(Written request):
Reproduce every line of the entries below word for word, omitting the pictures.

◆ ◆ ◆ ◆ ◆ ◆ ◆

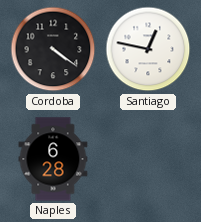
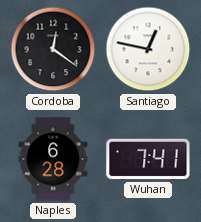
Cordoba: 4:21 -> 12:21
Wuhan: none -> 7:41
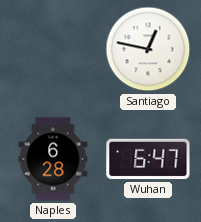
Cordoba: 12:21 -> none
Wuhan: 7:41 -> 6:47
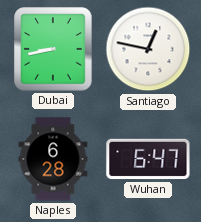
Dubai: none -> 8:43
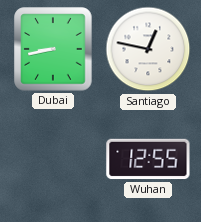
Naples: 6:28 -> none
Wuhan: 6:47 -> 12:55
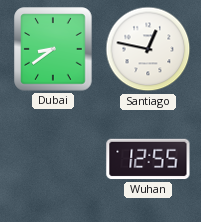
Dubai: 8:43 -> 8:39
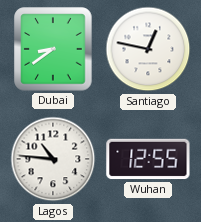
Lagos: none -> 10:46
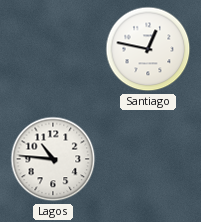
Dubai: 8:39 -> none
Wuhan: 12:55 -> none
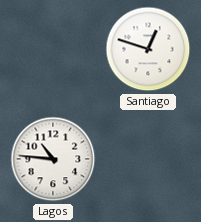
Santiago: 12:47 -> 12:48
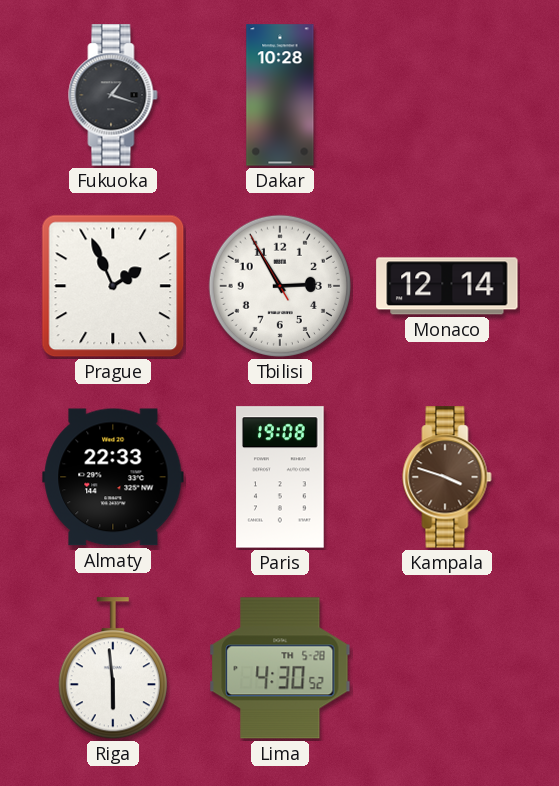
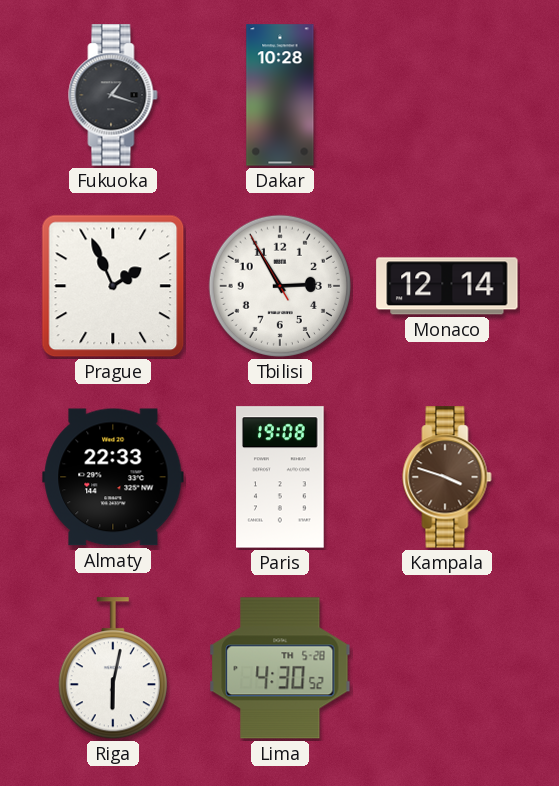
Riga: 5:59 -> 6:02
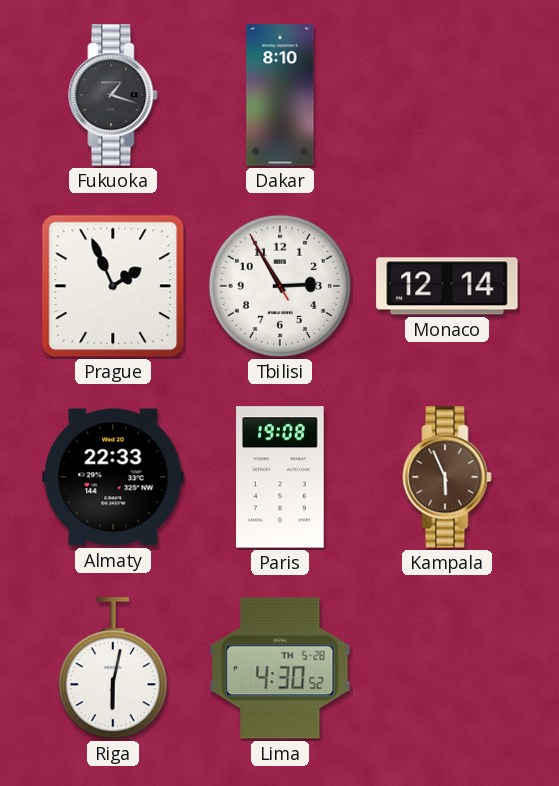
Dakar: 10:28 -> 8:10
Kampala: 3:48 -> 5:56
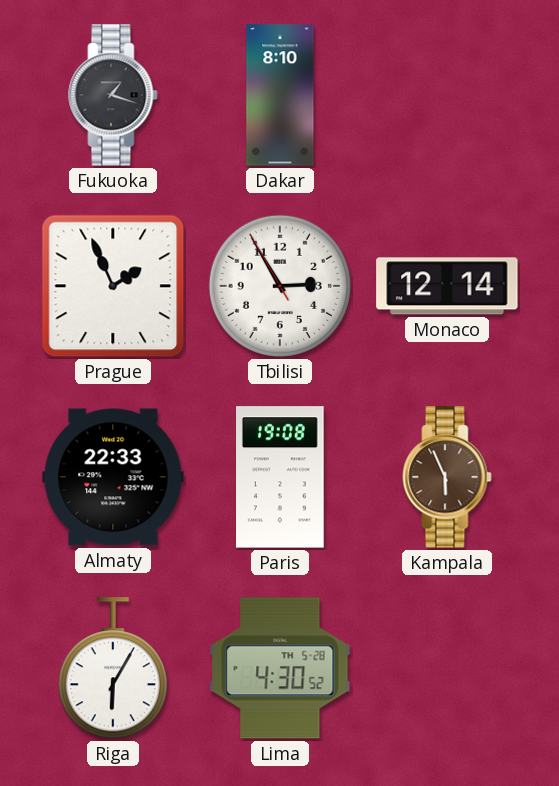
Riga: 6:02 -> 6:05
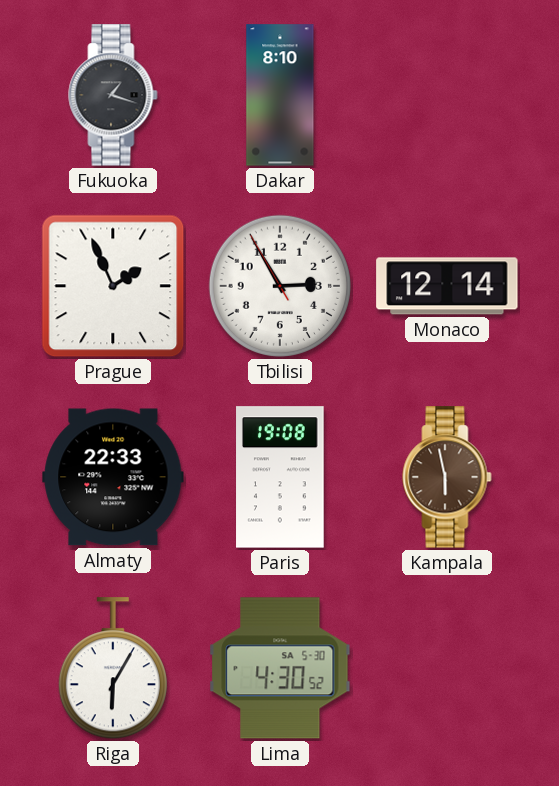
Kampala: 5:56 -> 5:58
Lima date: TH 5-28 -> SA 5-30
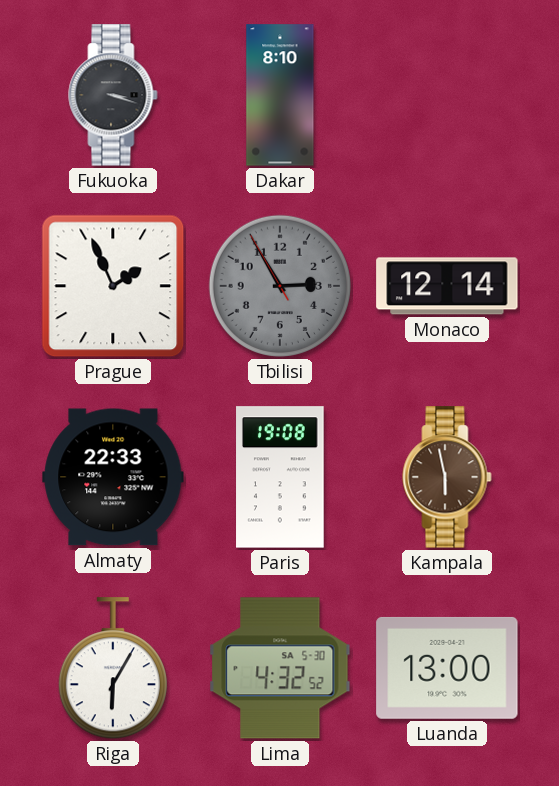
Fukuoka: 1:18 -> 3:18
Tbilisi dial: white -> grey
Lima: 4:30 -> 4:32
Luanda: none -> 13:00
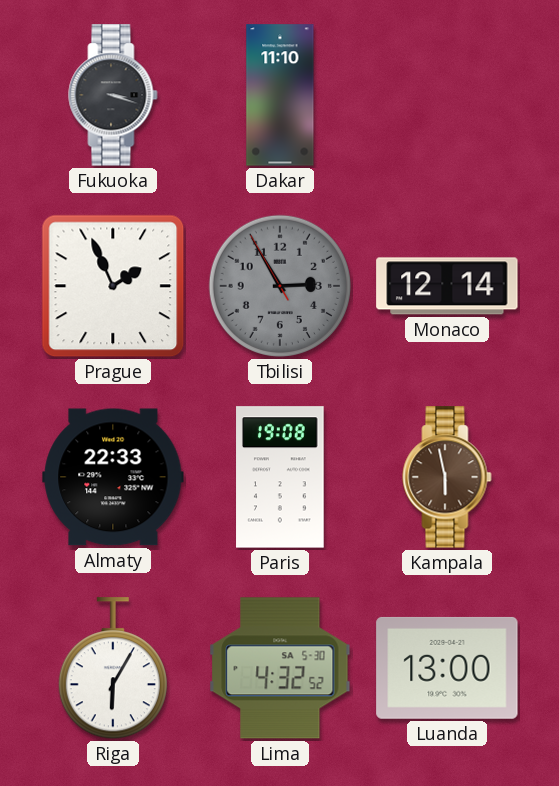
Dakar: 8:10 -> 11:10
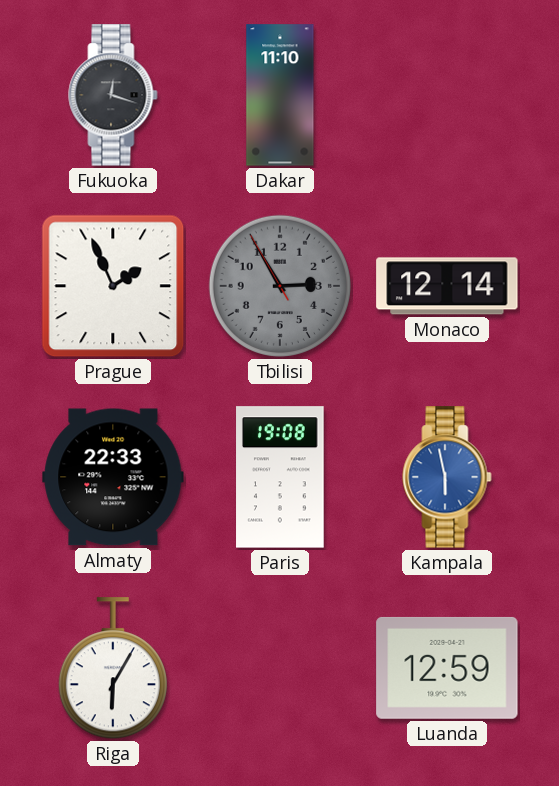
Fukuoka: 3:18 -> 12:18
Kampala dial: brown -> blue
Lima: 4:32 -> none
Luanda: 13:00 -> 12:59
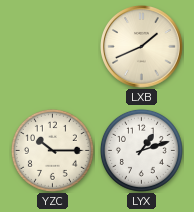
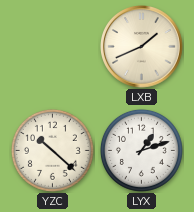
YZC: 10:15 -> 10:22
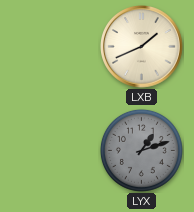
YZC: 10:22 -> none
LYX dial: white -> grey
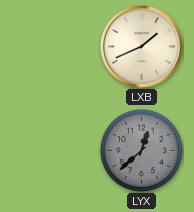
LYX: 1:12 -> 12:38
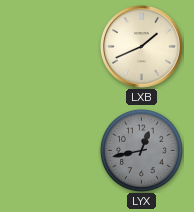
LYX: 12:38 -> 12:43
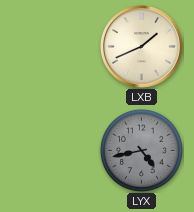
LYX: 12:43 -> 4:43
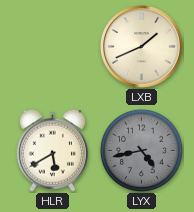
HLR: none -> 5:40
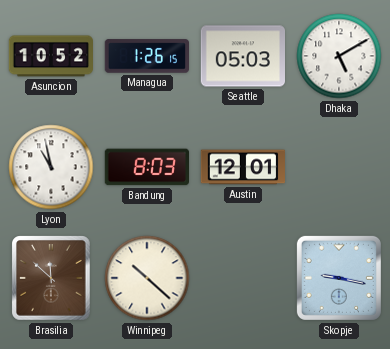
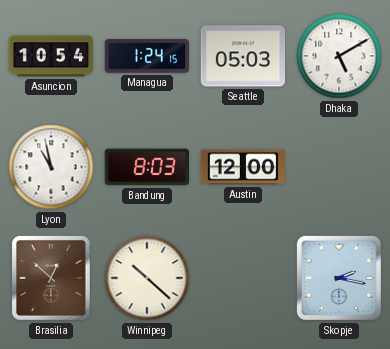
Asuncion: 10:52 -> 10:54
Managua: 1:26 -> 1:24
Austin: 12:01 -> 12:00
Brasilia: 11:52 -> 12:52
Skopje: 9:17 -> 2:17
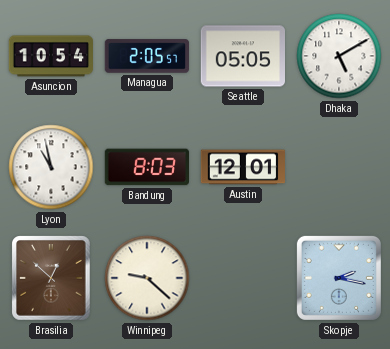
Managua: 1:24 -> 2:05
Seattle: 05:03 -> 05:05
Austin: 12:00 -> 12:01
Winnipeg: 10:22 -> 9:22
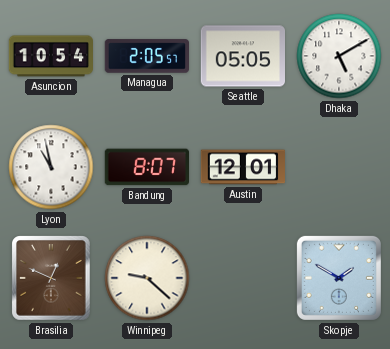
Bandung: 8:03 -> 8:07
Brasilia: 12:52 -> 12:49
Skopje: 2:17 -> 1:50
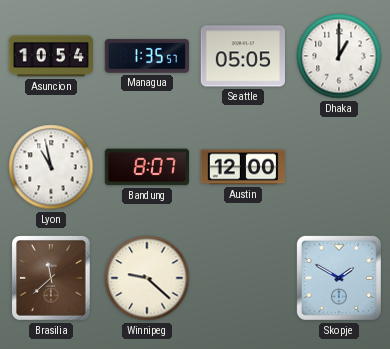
Managua: 2:05 -> 1:35
Dhaka: 5:10 -> 1:00
Austin: 12:01 -> 12:00
Brasilia: 12:49 -> 11:38
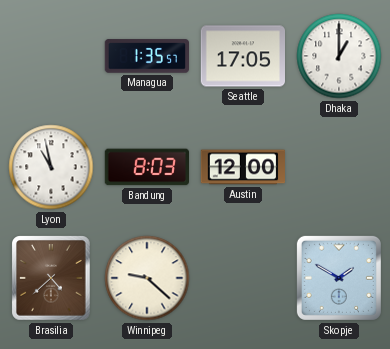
Asuncion: 10:54 -> none
Seattle: 05:05 -> 17:05
Bandung: 8:07 -> 8:03
Brasilia: 11:38 -> 4:38
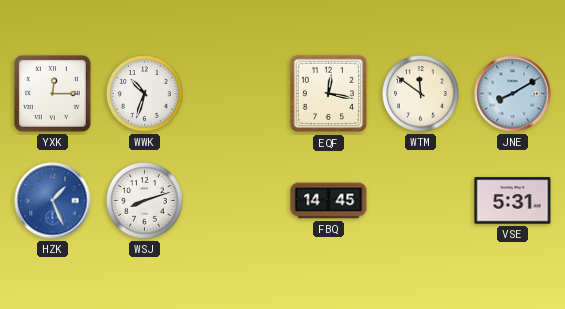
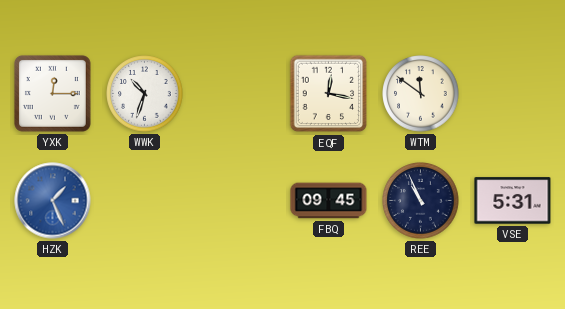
JNE: 8:10 -> none
WSJ: 8:12 -> none
FBQ: 14:45 -> 09:45
REE: none -> 10:56
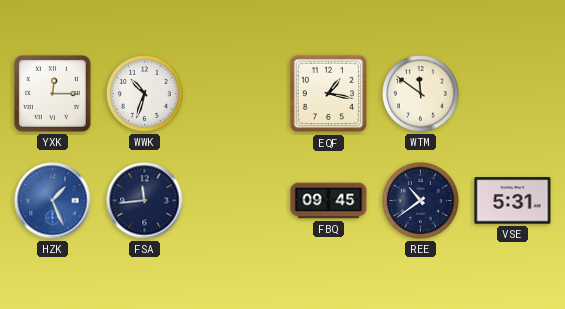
EQF: 12:17 -> 1:17
FSA: none -> 11:44
REE: 10:56 -> 10:39
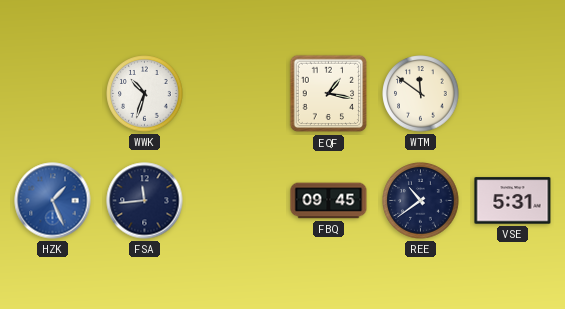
YXK: 12:15 -> none
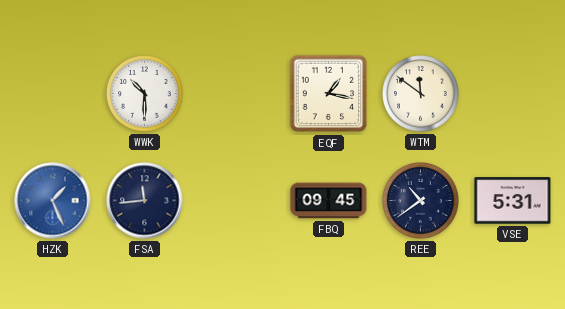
WWK: 10:33 -> 10:30
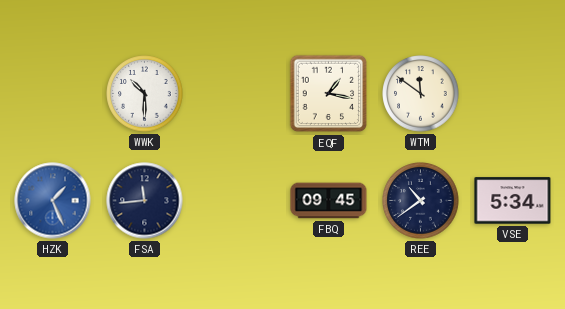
VSE: 5:31 -> 5:34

◆ ◆ ◆ ◆ ◆ ◆ ◆

(Exercise answer):
Cordoba: 4:21 -> 12:21
Wuhan: none -> 7:41
Cordoba: 12:21 -> none
Wuhan: 7:41 -> 6:47
Dubai: none -> 8:43
Naples: 6:28 -> none
Wuhan: 6:47 -> 12:55
Dubai: 8:43 -> 8:39
Lagos: none -> 10:46
Dubai: 8:39 -> none
Wuhan: 12:55 -> none
Santiago: 12:47 -> 12:48
Riga: 5:59 -> 6:02
Dakar: 10:28 -> 8:10
Kampala: 3:48 -> 5:56
Riga: 6:02 -> 6:05
Kampala: 5:56 -> 5:58
Lima date: TH 5-28 -> SA 5-30
Fukuoka: 1:18 -> 3:18
Tbilisi dial: white -> grey
Lima: 4:30 -> 4:32
Luanda: none -> 13:00
Dakar: 8:10 -> 11:10
Fukuoka: 3:18 -> 12:18
Kampala dial: brown -> blue
Lima: 4:32 -> none
Luanda: 13:00 -> 12:59
YZC: 10:15 -> 10:22
YZC: 10:22 -> none
LYX dial: white -> grey
LYX: 1:12 -> 12:38
LYX: 12:38 -> 12:43
LYX: 12:43 -> 4:43
HLR: none -> 5:40
Asuncion: 10:52 -> 10:54
Managua: 1:26 -> 1:24
Austin: 12:01 -> 12:00
Brasilia: 11:52 -> 12:52
Skopje: 9:17 -> 2:17
Managua: 1:24 -> 2:05
Seattle: 05:03 -> 05:05
Austin: 12:00 -> 12:01
Winnipeg: 10:22 -> 9:22
Bandung: 8:03 -> 8:07
Brasilia: 12:52 -> 12:49
Skopje: 2:17 -> 1:50
Managua: 2:05 -> 1:35
Dhaka: 5:10 -> 1:00
Austin: 12:01 -> 12:00
Brasilia: 12:49 -> 11:38
Asuncion: 10:54 -> none
Seattle: 05:05 -> 17:05
Bandung: 8:07 -> 8:03
Brasilia: 11:38 -> 4:38
JNE: 8:10 -> none
WSJ: 8:12 -> none
FBQ: 14:45 -> 09:45
REE: none -> 10:56
EQF: 12:17 -> 1:17
FSA: none -> 11:44
REE: 10:56 -> 10:39
YXK: 12:15 -> none
WWK: 10:33 -> 10:30
VSE: 5:31 -> 5:34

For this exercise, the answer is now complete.